Where a line contains "IC1 pin PA4: none -> 5V", begin there and restate word for word every line to the end of the entries below, pictures excluded.

================================

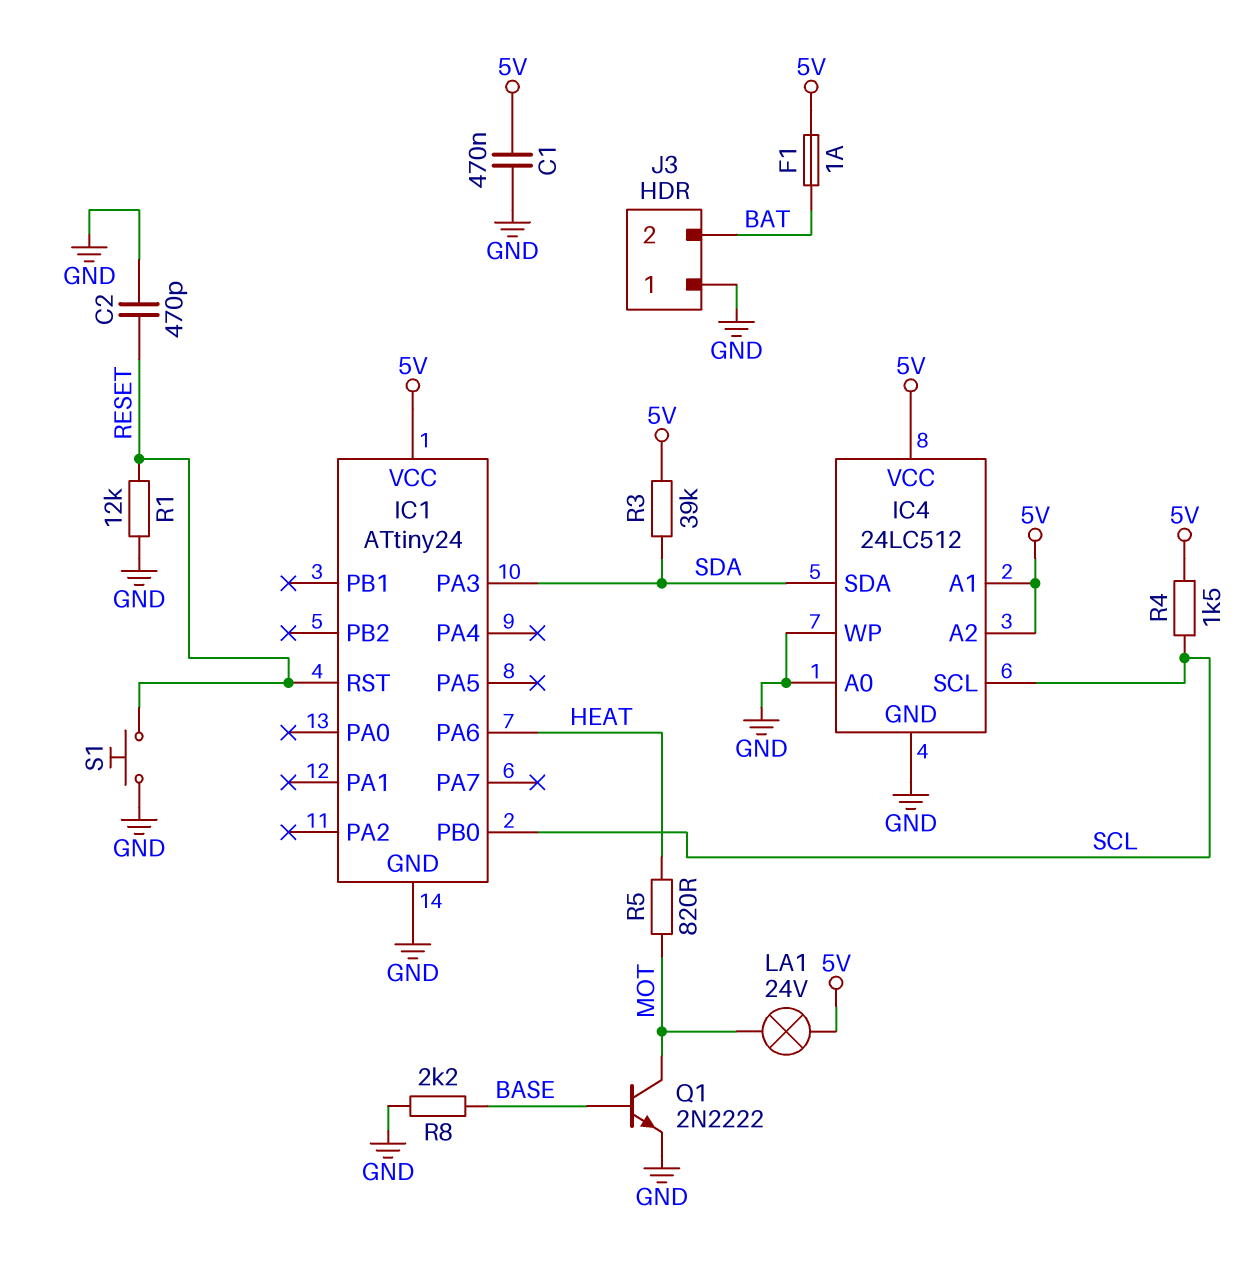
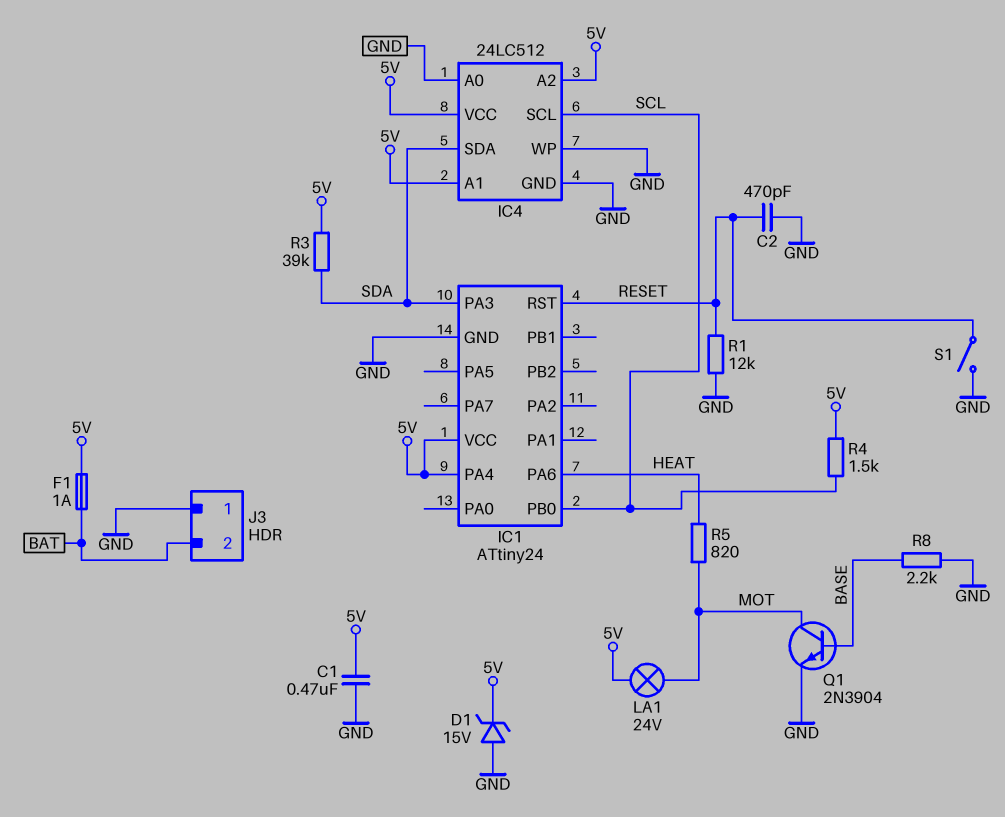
D1: none -> zener 15V (A GND, K 5V)
IC1 pin PA4: none -> 5V
Q1: NPN 2N2222 (B BASE, C MOT, E GND) -> NPN 2N3904 (B BASE, C MOT, E GND)
S1: button (GND, RESET) -> switch (GND, RESET)

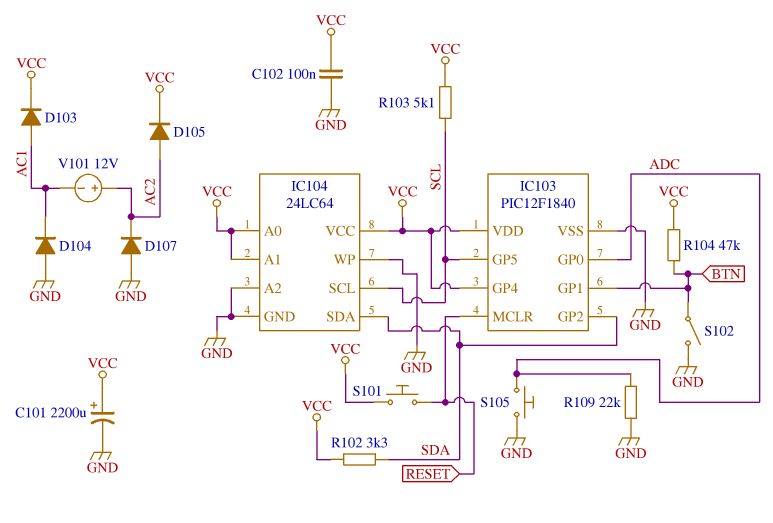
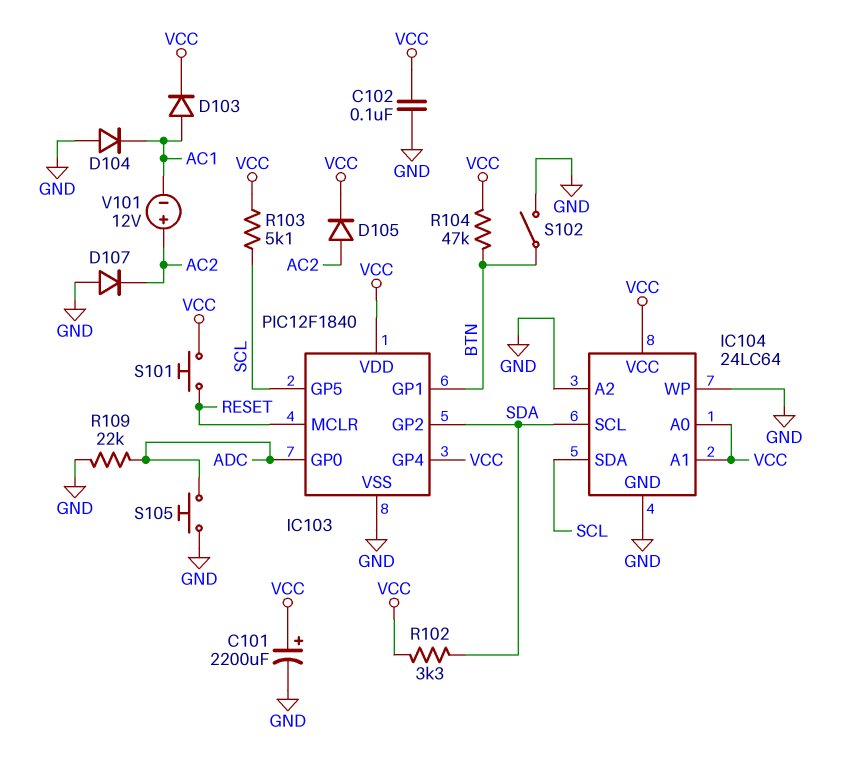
IC104 pin SCL: SCL -> SDA
IC104 pin SDA: SDA -> SCL

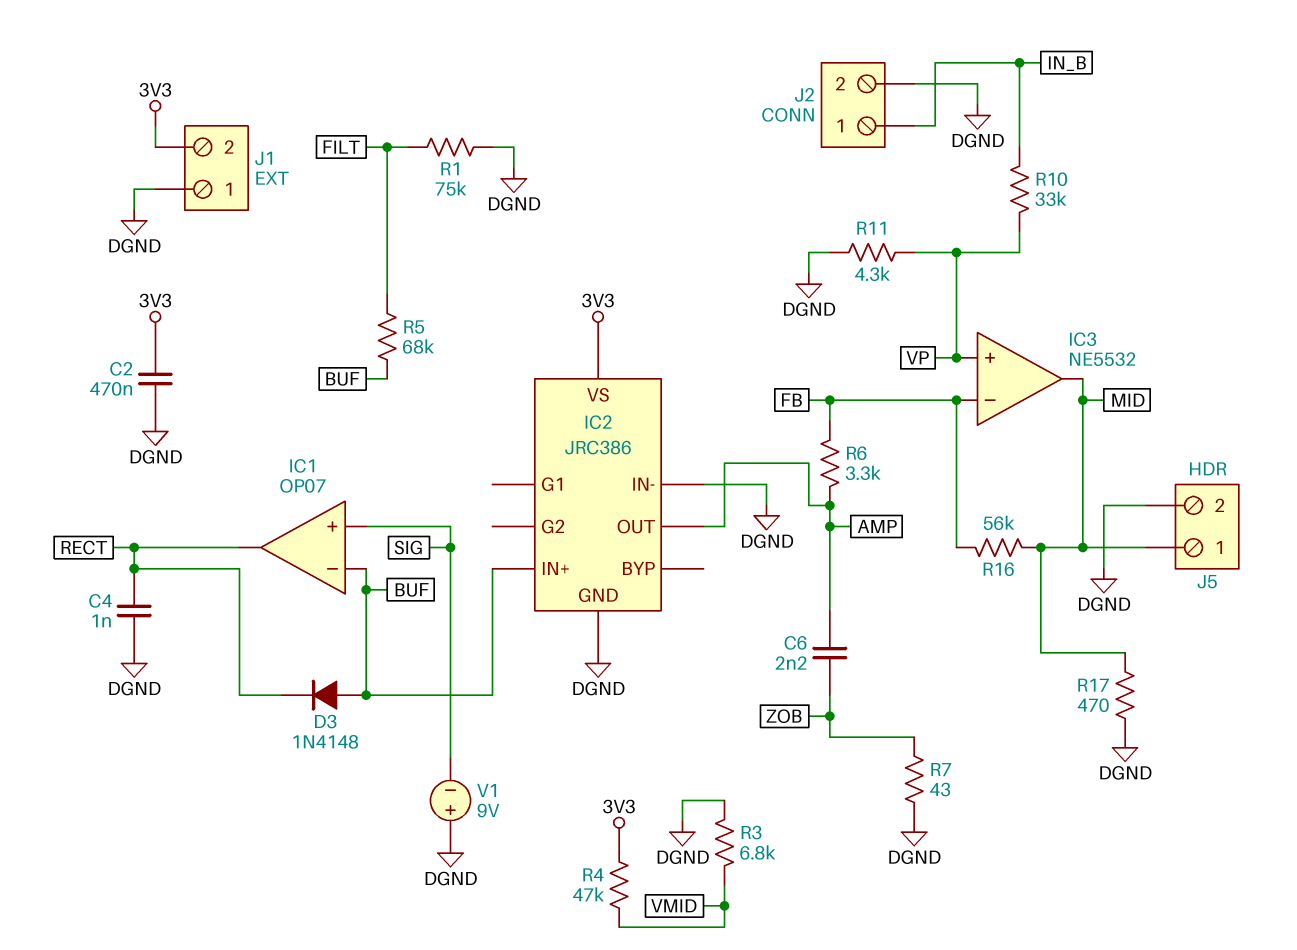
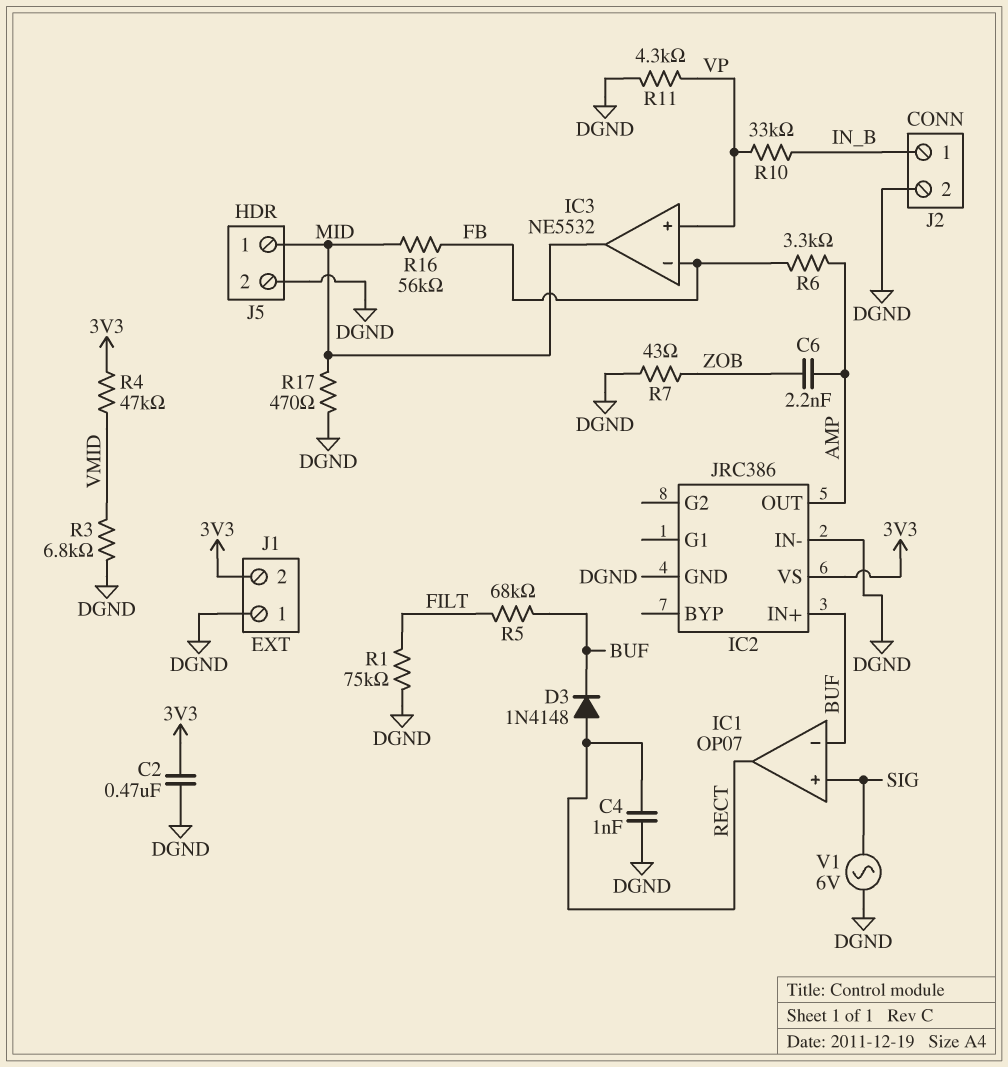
D3: diode 1N4148 (A BUF, K RECT) -> diode 1N4148 (A RECT, K BUF)
V1: 9V (plus DGND, minus SIG) -> AC 6V (DGND, SIG)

================================

# Output of the exercise:
IC1 pin PA4: none -> 5V
Q1: NPN 2N2222 (B BASE, C MOT, E GND) -> NPN 2N3904 (B BASE, C MOT, E GND)
S1: button (GND, RESET) -> switch (GND, RESET)

IC104 pin SCL: SCL -> SDA
IC104 pin SDA: SDA -> SCL

D3: diode 1N4148 (A BUF, K RECT) -> diode 1N4148 (A RECT, K BUF)
V1: 9V (plus DGND, minus SIG) -> AC 6V (DGND, SIG)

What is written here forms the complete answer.